BEGIN Source material

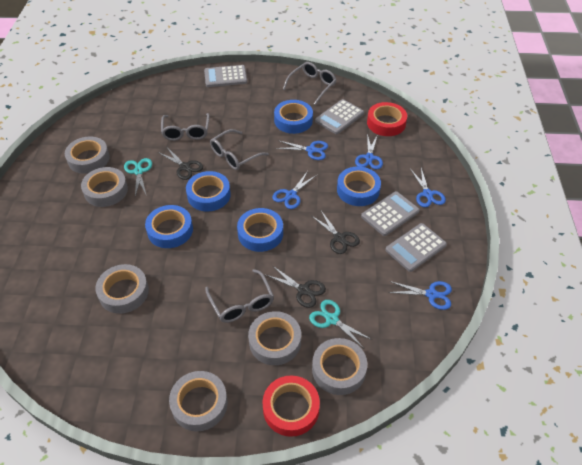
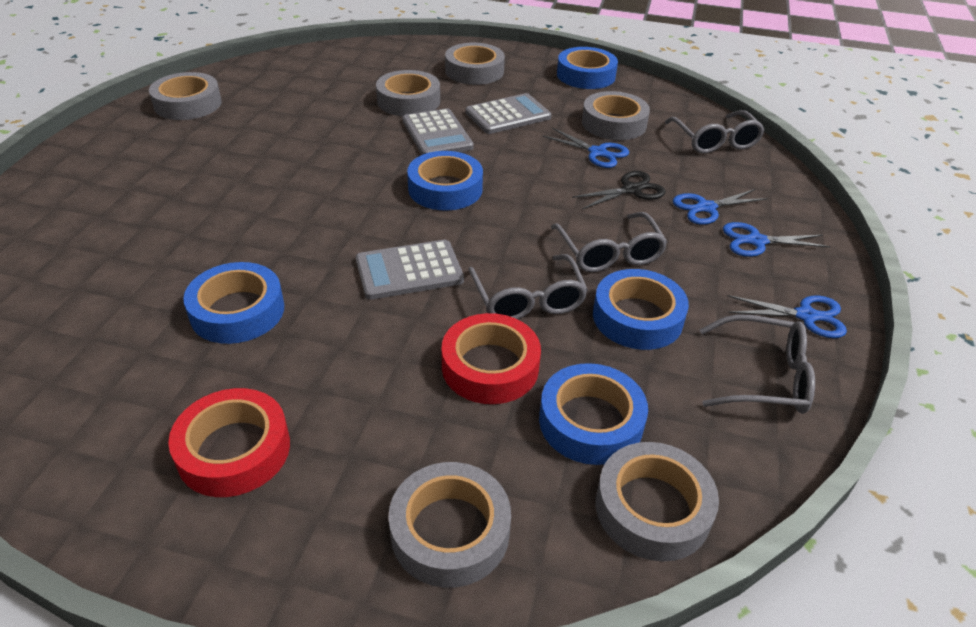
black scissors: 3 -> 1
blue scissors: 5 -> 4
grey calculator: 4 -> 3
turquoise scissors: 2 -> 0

END Source material
BEGIN Source material

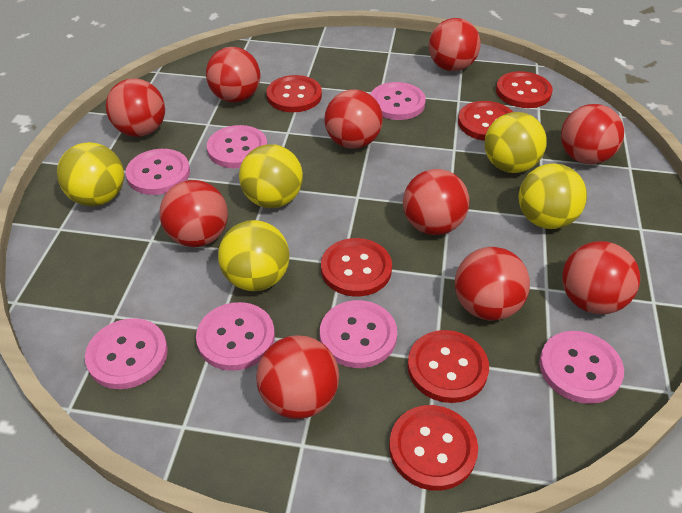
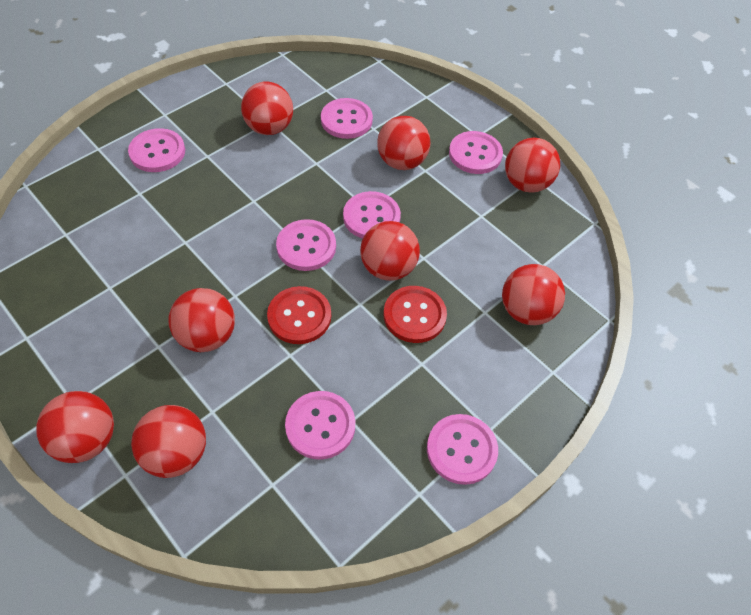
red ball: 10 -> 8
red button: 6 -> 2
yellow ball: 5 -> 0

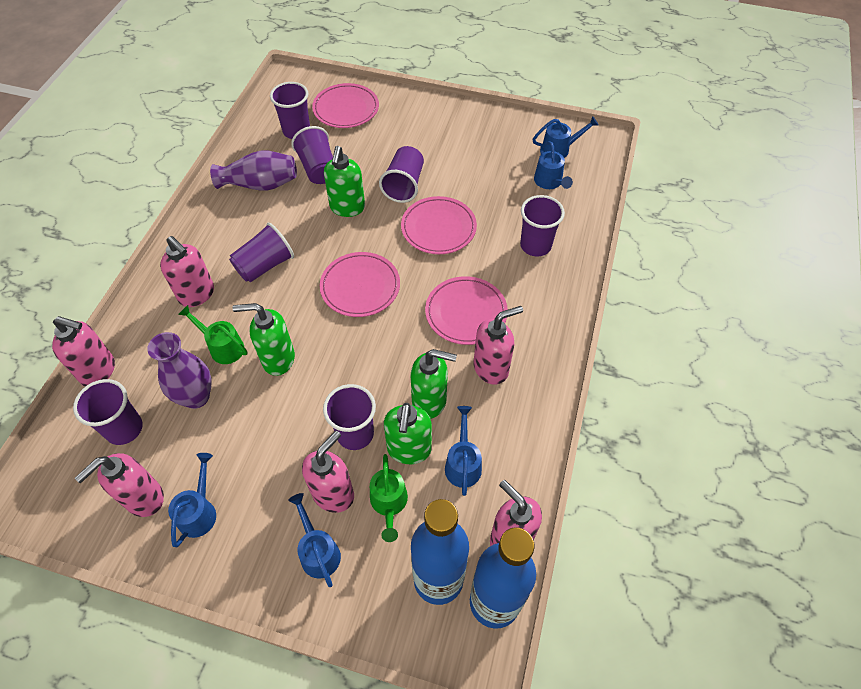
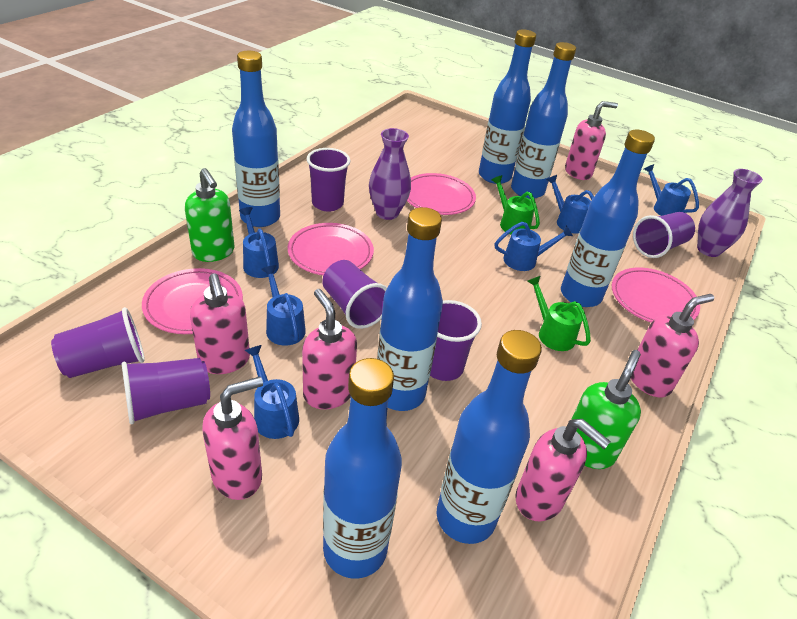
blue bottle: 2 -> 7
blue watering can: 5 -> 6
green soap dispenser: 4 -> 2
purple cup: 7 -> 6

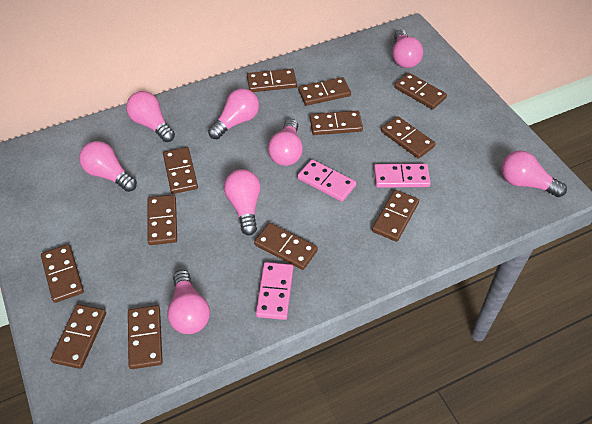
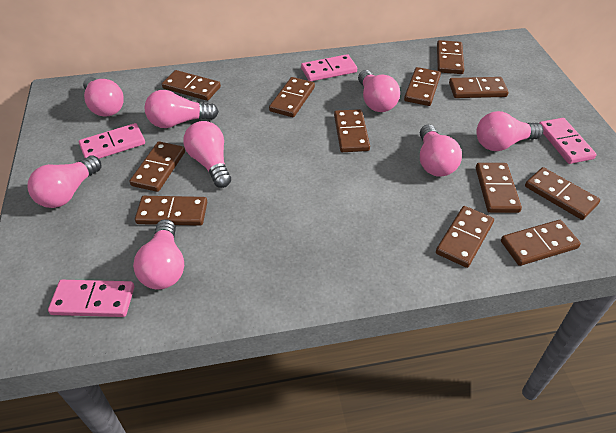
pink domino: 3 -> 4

END Source material

Exercise: In the data above, find the line containing "blue bottle: 2 -> 7" and the line containing "pink domino: 3 -> 4". Copy exactly the stretch from the first through the second, both included, leaving out any picture.

Response:
blue bottle: 2 -> 7
blue watering can: 5 -> 6
green soap dispenser: 4 -> 2
purple cup: 7 -> 6

pink domino: 3 -> 4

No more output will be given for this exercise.